WRITTEN TASK: Please repeat exactly the lines from the one containing "(563, 214) = (572, 308): yellow" through the last line of the records below, leaving out any pictures.

#### DATA TO USE ####

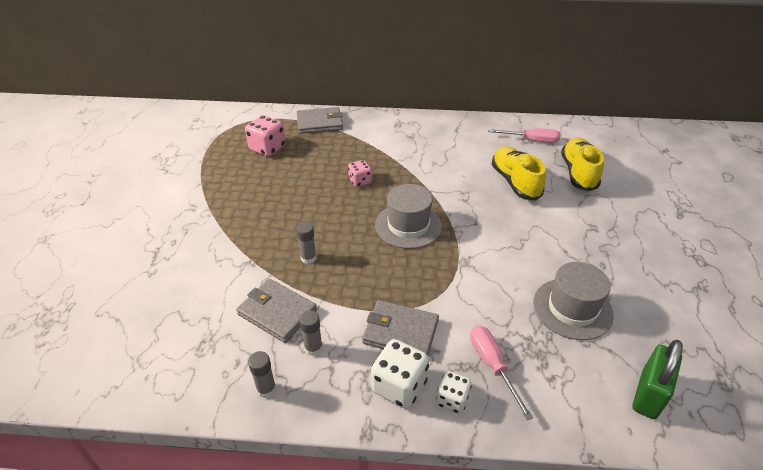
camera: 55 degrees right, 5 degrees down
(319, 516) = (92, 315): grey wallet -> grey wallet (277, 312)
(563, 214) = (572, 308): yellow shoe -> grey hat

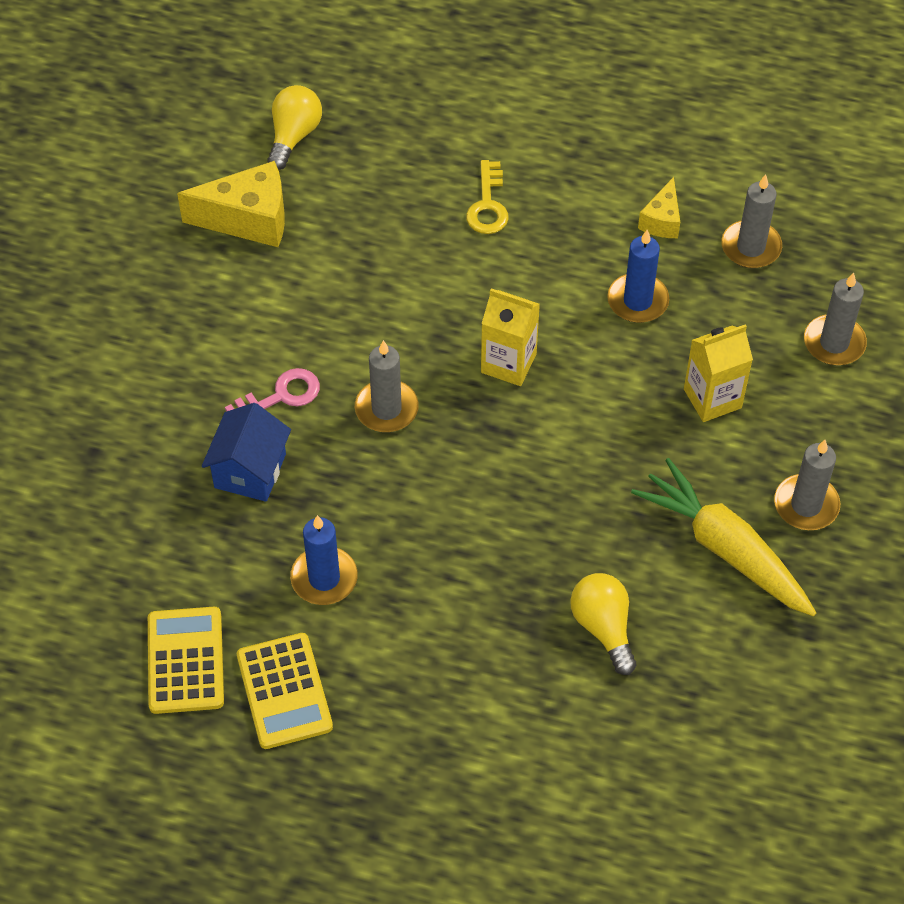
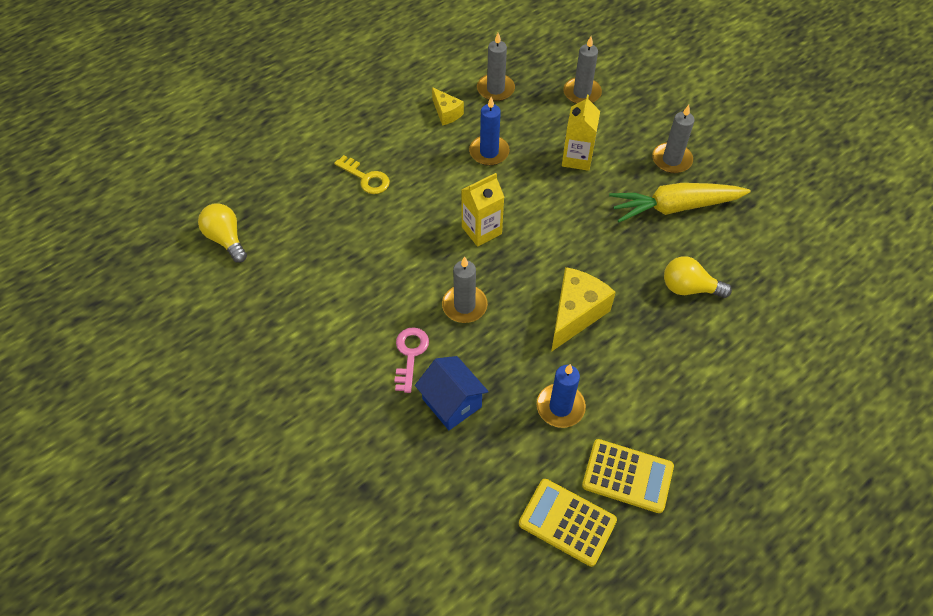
camera: 55 degrees left, 0 degrees up
(248, 219) = (264, 297): yellow cheese -> yellow cheese (575, 314)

####

THE ANSWER:
(563, 214) = (572, 308): yellow shoe -> grey hat

camera: 55 degrees left, 0 degrees up
(248, 219) = (264, 297): yellow cheese -> yellow cheese (575, 314)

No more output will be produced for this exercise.